[Scene change data]
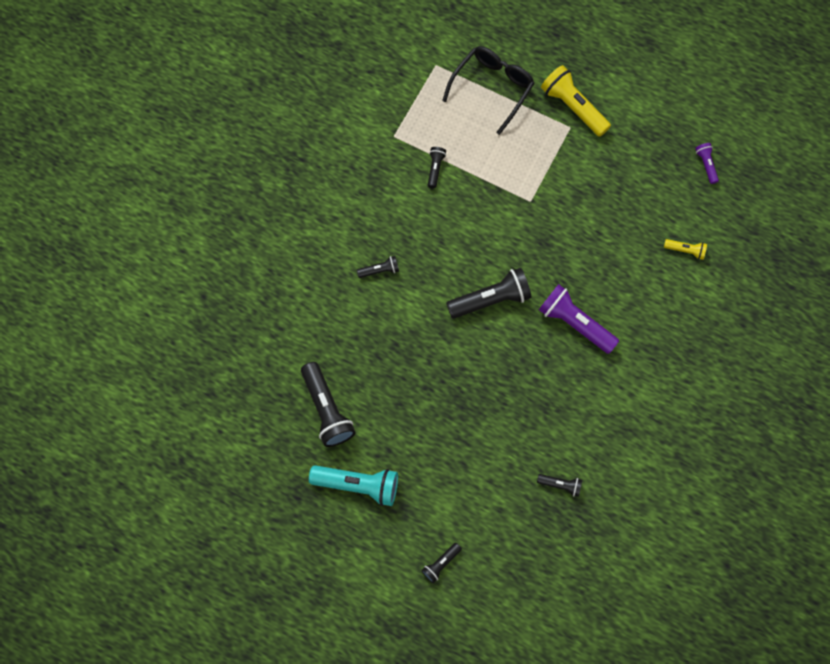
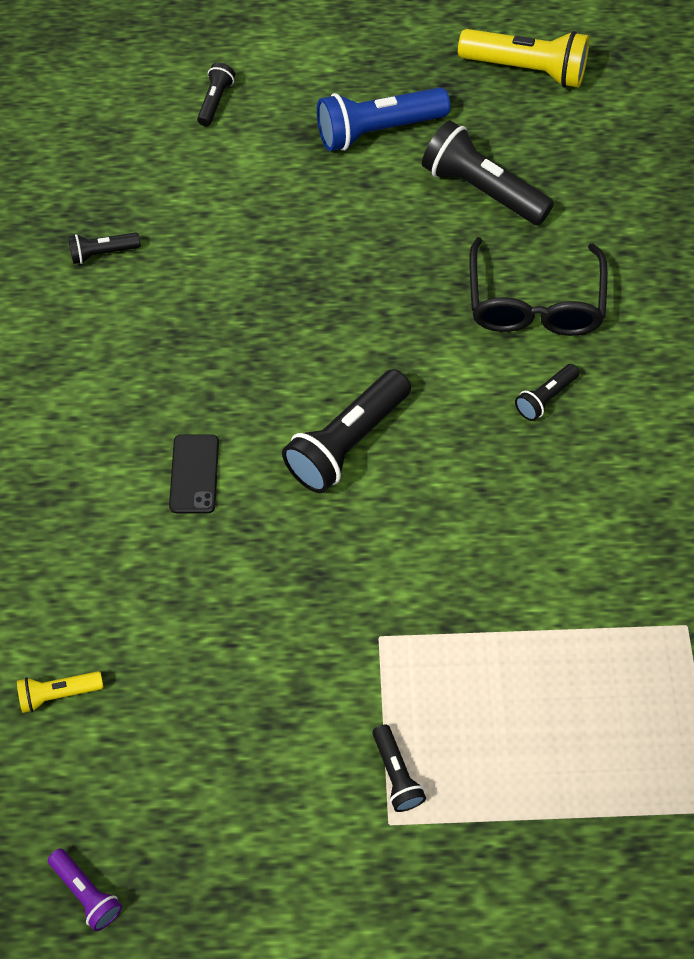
camera: 150 degrees right, 10 degrees down
(358, 484) = (377, 131): turquoise flashlight -> blue flashlight
(435, 169) = (576, 605): black flashlight -> black flashlight (396, 774)
(492, 89) = (582, 820): black glasses -> black glasses (534, 302)
(573, 107) = (407, 871): yellow flashlight -> yellow flashlight (526, 70)
(574, 323) = (194, 474): purple flashlight -> black phone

What to work on
Transcribe the records above exactly, leaving out every picture.

Answer
camera: 150 degrees right, 10 degrees down
(358, 484) = (377, 131): turquoise flashlight -> blue flashlight
(435, 169) = (576, 605): black flashlight -> black flashlight (396, 774)
(492, 89) = (582, 820): black glasses -> black glasses (534, 302)
(573, 107) = (407, 871): yellow flashlight -> yellow flashlight (526, 70)
(574, 323) = (194, 474): purple flashlight -> black phone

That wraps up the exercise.